GOAL: Copy the entries from the line that has "brooded (109, 864)" through the line that has "memoir [409, 768]", including both of those lines and the requests between them, and output only those lines. In the answers, multiply every coordinate by 0.5 and round it to a whole number, rounding halves up.

* START *

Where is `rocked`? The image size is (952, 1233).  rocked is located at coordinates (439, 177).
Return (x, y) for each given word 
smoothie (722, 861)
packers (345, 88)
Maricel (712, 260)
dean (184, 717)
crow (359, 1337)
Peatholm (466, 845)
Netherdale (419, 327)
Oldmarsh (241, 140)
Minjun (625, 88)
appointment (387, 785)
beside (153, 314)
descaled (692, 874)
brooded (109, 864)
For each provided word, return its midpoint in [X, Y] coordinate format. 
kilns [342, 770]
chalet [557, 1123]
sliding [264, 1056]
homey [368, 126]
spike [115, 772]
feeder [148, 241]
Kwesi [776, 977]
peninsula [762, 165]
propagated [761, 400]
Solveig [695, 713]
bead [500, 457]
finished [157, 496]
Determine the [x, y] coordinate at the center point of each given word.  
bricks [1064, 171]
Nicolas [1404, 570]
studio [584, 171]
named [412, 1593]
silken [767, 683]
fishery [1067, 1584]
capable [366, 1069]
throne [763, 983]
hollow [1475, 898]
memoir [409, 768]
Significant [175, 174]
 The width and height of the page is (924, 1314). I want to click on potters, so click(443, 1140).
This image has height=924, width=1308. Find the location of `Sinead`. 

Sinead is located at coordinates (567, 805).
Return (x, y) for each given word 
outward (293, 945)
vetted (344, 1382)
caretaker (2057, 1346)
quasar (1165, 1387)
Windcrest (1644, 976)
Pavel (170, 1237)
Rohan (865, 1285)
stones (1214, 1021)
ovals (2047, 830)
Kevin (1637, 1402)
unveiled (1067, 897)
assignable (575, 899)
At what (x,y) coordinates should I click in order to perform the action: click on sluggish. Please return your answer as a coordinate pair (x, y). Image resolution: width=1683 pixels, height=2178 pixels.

* END *

ANSWER TO THE TASK:
brooded (55, 432)
For each provided word, return its midpoint in [X, Y] coordinate format. 
kilns [171, 385]
chalet [279, 562]
sliding [132, 528]
homey [184, 63]
spike [58, 386]
feeder [74, 121]
Kwesi [388, 489]
peninsula [381, 83]
propagated [381, 200]
Solveig [348, 357]
bead [250, 229]
finished [79, 248]
Determine the [x, y] coordinate at the center point of each given word.  
bricks [532, 86]
Nicolas [702, 285]
studio [292, 86]
named [206, 797]
silken [384, 342]
fishery [534, 792]
capable [183, 535]
throne [382, 492]
hollow [738, 449]
memoir [205, 384]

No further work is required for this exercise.